_EXERCISE AIM_:
Reproduce word for word the lines between those holding "C3: 18pF (COM, XI) -> 47pF (COM, XI)" and "R15: 15k (LED_A, VLOAD) -> none", inclusive, and nothing else from the data below.

_THE INPUT_:

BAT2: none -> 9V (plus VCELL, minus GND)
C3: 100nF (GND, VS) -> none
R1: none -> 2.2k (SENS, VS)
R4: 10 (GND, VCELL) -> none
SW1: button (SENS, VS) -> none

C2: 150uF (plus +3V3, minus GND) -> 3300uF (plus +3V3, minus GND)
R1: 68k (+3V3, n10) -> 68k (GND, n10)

* * *

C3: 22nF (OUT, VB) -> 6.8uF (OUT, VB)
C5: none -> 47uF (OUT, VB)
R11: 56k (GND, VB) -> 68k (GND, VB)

==

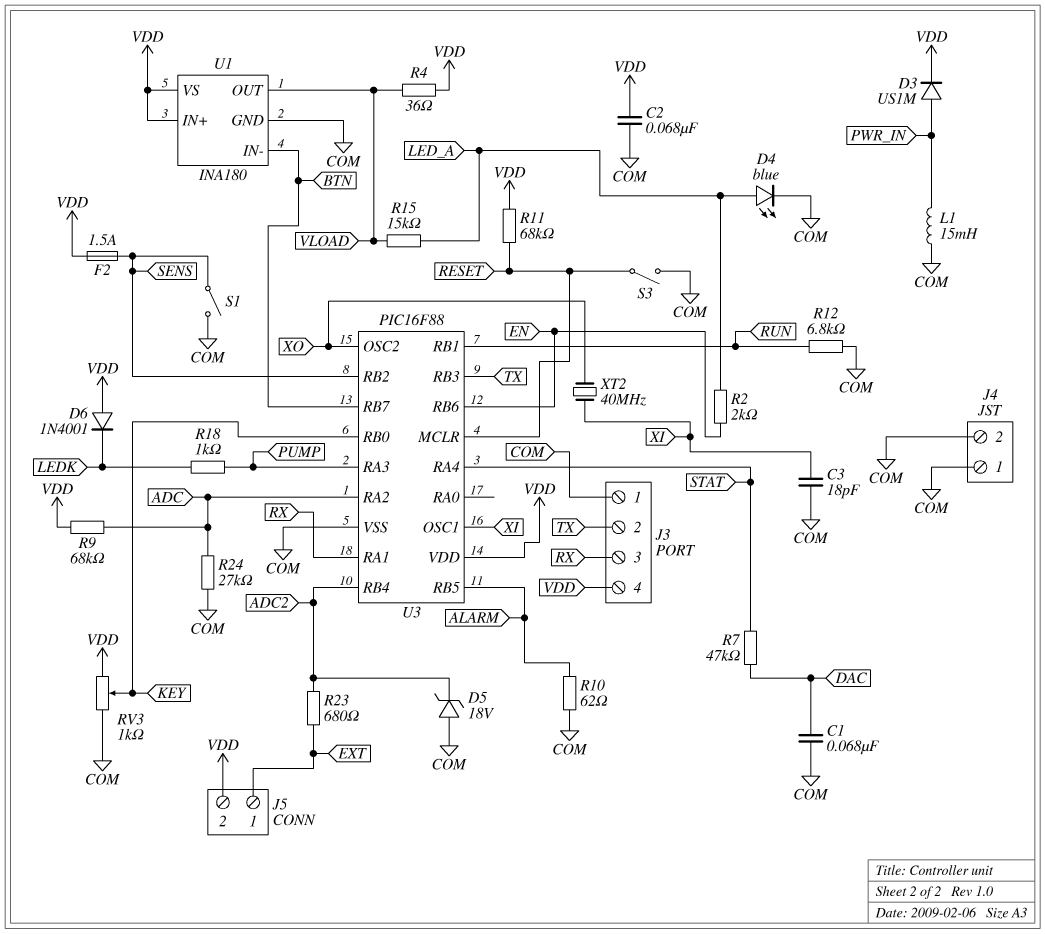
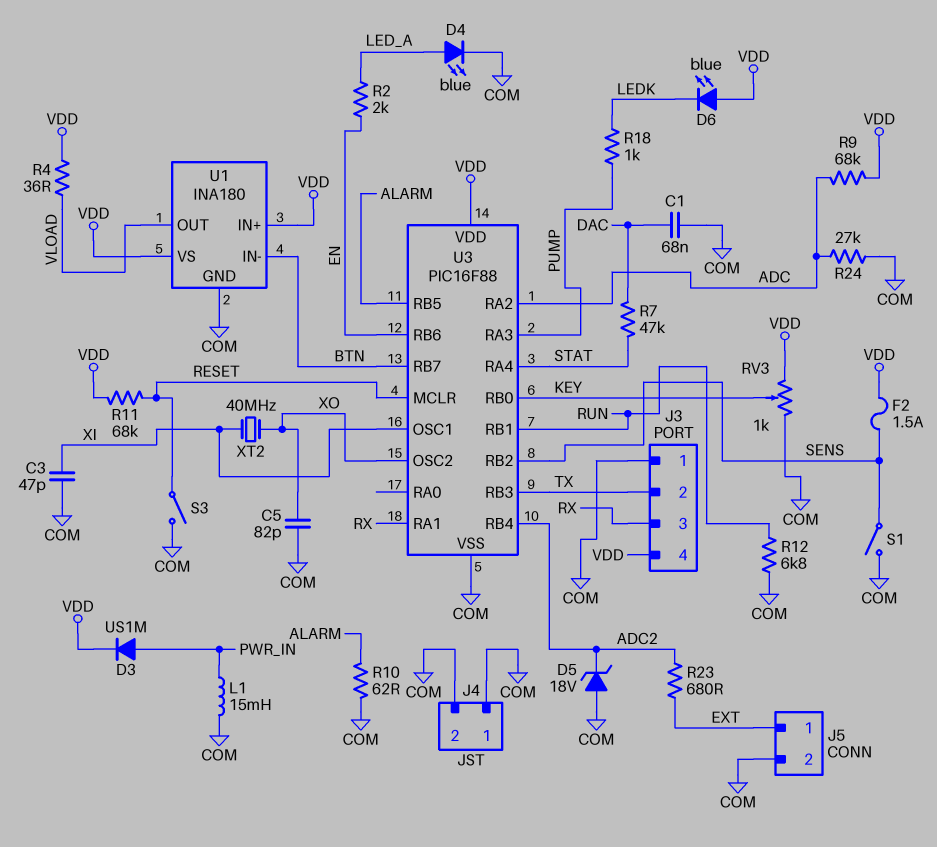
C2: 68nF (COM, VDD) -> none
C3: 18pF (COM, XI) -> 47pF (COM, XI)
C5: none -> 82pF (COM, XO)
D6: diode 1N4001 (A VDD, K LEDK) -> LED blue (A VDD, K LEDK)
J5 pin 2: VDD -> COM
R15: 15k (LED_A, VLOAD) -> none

_RESPONSE AREA_:
C3: 18pF (COM, XI) -> 47pF (COM, XI)
C5: none -> 82pF (COM, XO)
D6: diode 1N4001 (A VDD, K LEDK) -> LED blue (A VDD, K LEDK)
J5 pin 2: VDD -> COM
R15: 15k (LED_A, VLOAD) -> none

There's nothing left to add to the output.